» Dataset
++++++++++++++++++++
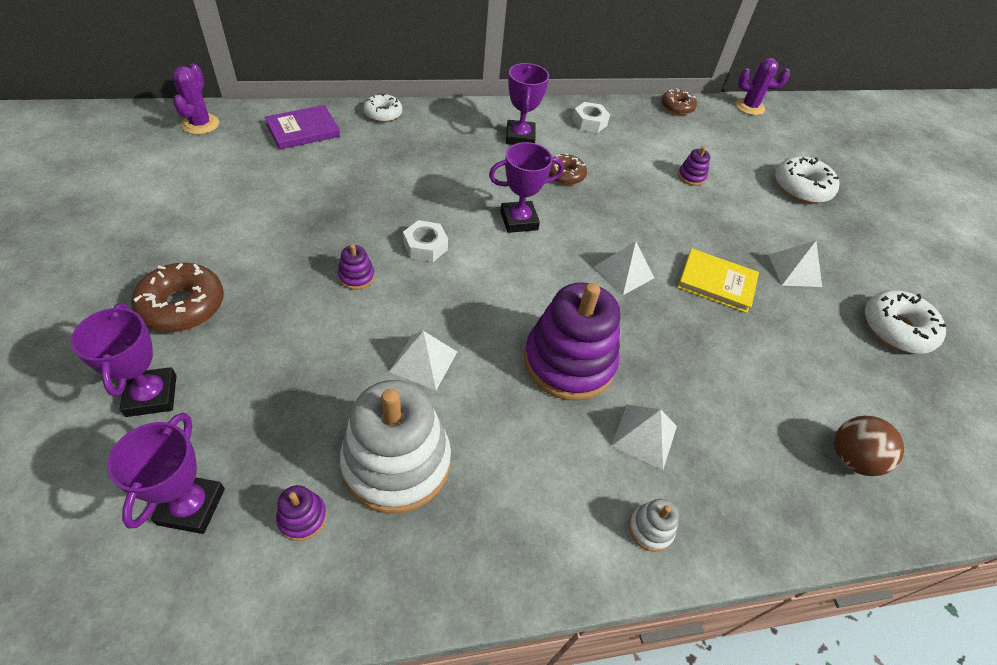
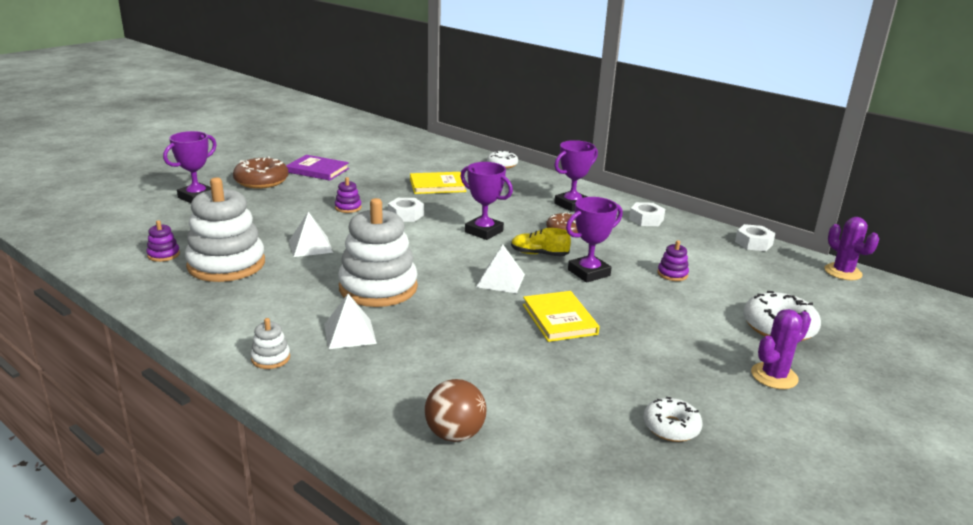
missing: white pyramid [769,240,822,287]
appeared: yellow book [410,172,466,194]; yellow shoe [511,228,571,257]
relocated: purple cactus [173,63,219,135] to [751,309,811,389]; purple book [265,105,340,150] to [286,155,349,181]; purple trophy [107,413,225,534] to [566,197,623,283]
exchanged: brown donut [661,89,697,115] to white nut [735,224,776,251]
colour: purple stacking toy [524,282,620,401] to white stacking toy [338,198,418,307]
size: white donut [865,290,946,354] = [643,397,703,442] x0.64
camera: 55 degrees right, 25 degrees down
++++++++++++++++++++
» Problem
Leaving the pictures aside, repeat the data above exactly.

» Written reply
missing: white pyramid [769,240,822,287]
appeared: yellow book [410,172,466,194]; yellow shoe [511,228,571,257]
relocated: purple cactus [173,63,219,135] to [751,309,811,389]; purple book [265,105,340,150] to [286,155,349,181]; purple trophy [107,413,225,534] to [566,197,623,283]
exchanged: brown donut [661,89,697,115] to white nut [735,224,776,251]
colour: purple stacking toy [524,282,620,401] to white stacking toy [338,198,418,307]
size: white donut [865,290,946,354] = [643,397,703,442] x0.64
camera: 55 degrees right, 25 degrees down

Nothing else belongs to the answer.